Image change detection data:
++++
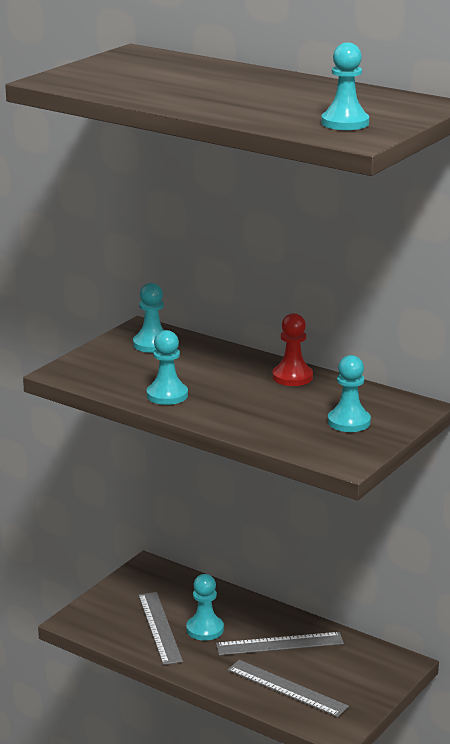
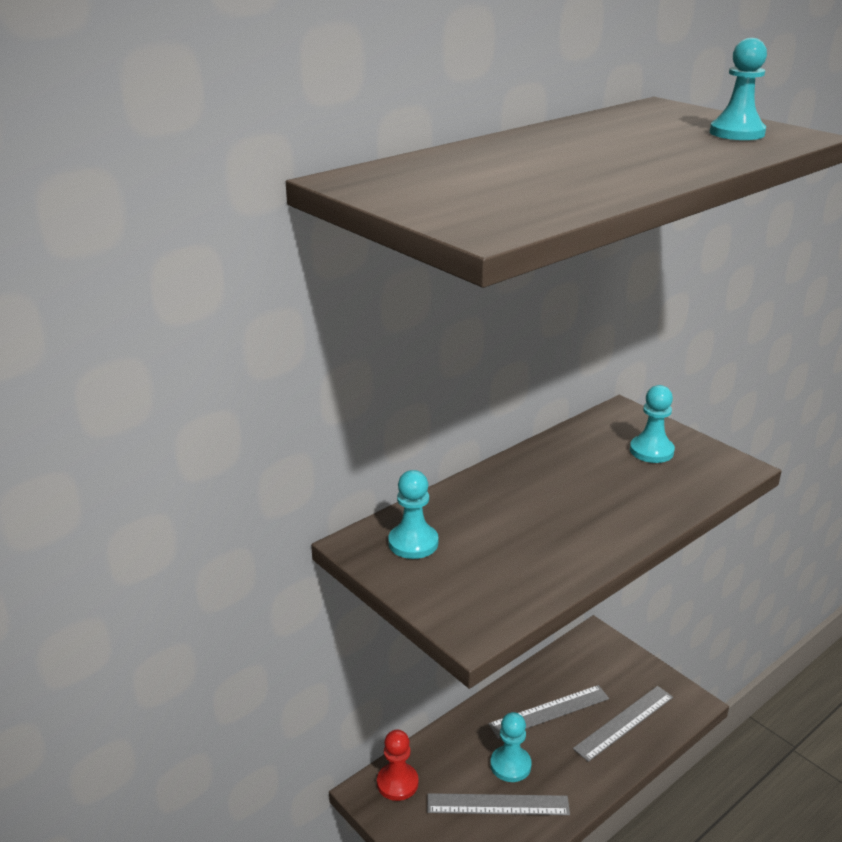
camera: 75 degrees left, 5 degrees up
(167, 395) = (565, 552): turquoise pawn -> none
(279, 644) = (549, 711): grey ruler -> grey ruler turned 60 degrees clockwise
(292, 377) = (538, 464): red pawn -> red pawn (397, 783)

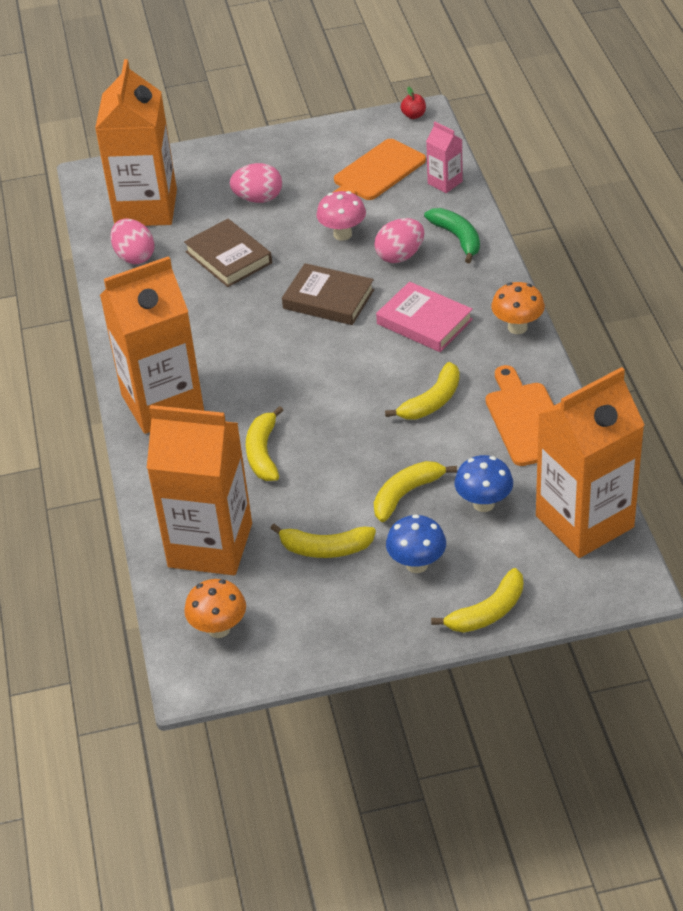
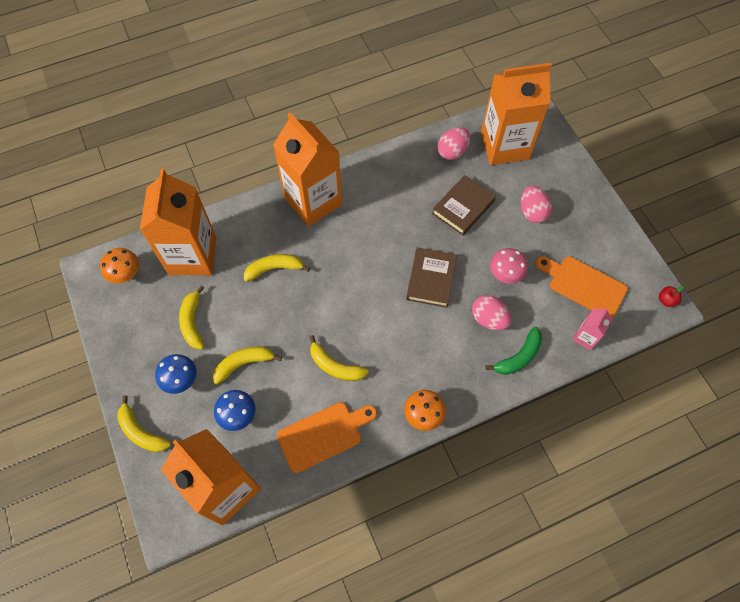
camera: 75 degrees right, 20 degrees up
(406, 494) = (244, 363): yellow banana -> yellow banana turned 60 degrees counterclockwise
(424, 322) = (418, 348): pink book -> none

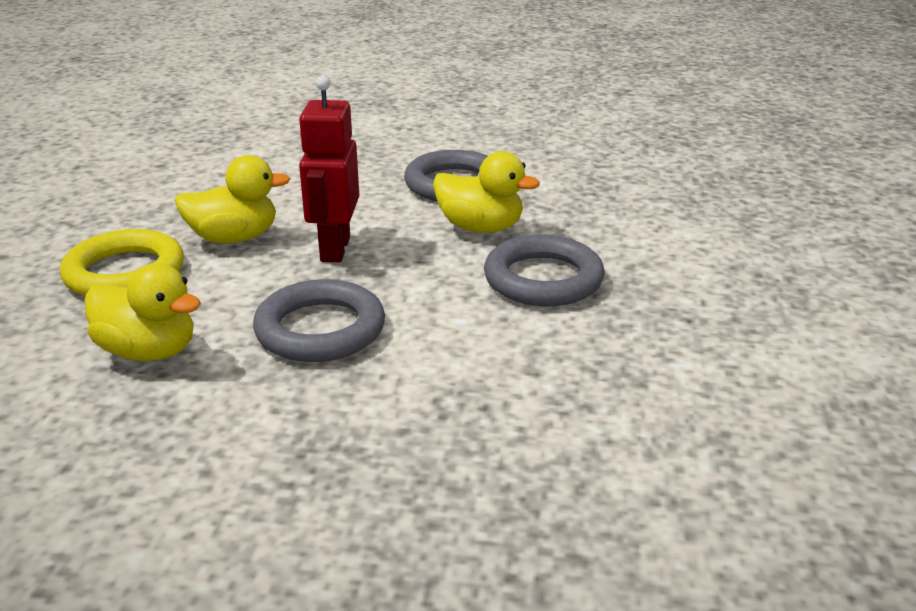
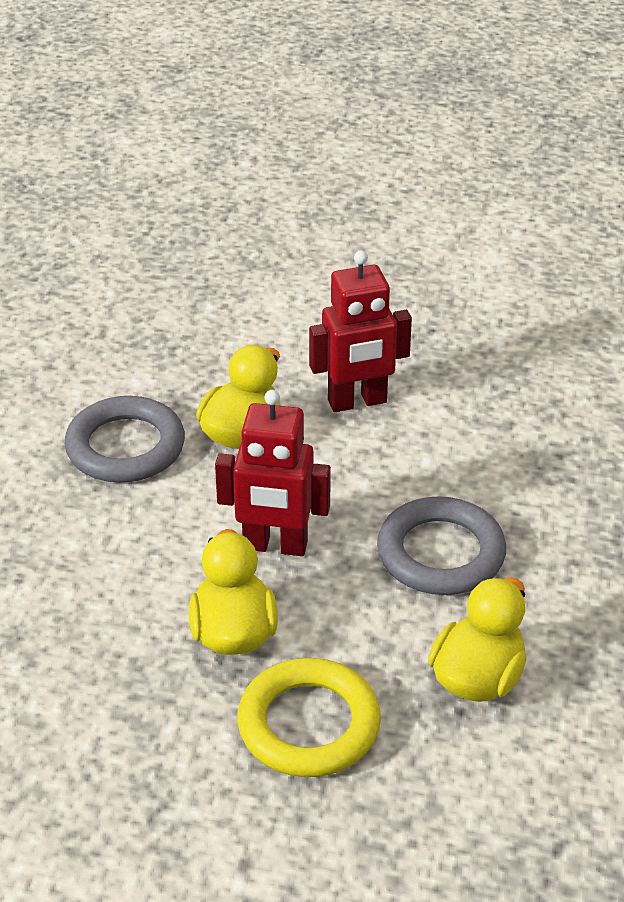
camera: 85 degrees left, 10 degrees up
(543, 279) = (357, 402): grey ring -> red robot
++++
__EXERCISE PROMPT__. Provide an exact copy of the records, excluding every picture.

__RESPONSE__.
camera: 75 degrees left, 5 degrees up
(167, 395) = (565, 552): turquoise pawn -> none
(279, 644) = (549, 711): grey ruler -> grey ruler turned 60 degrees clockwise
(292, 377) = (538, 464): red pawn -> red pawn (397, 783)

camera: 75 degrees right, 20 degrees up
(406, 494) = (244, 363): yellow banana -> yellow banana turned 60 degrees counterclockwise
(424, 322) = (418, 348): pink book -> none

camera: 85 degrees left, 10 degrees up
(543, 279) = (357, 402): grey ring -> red robot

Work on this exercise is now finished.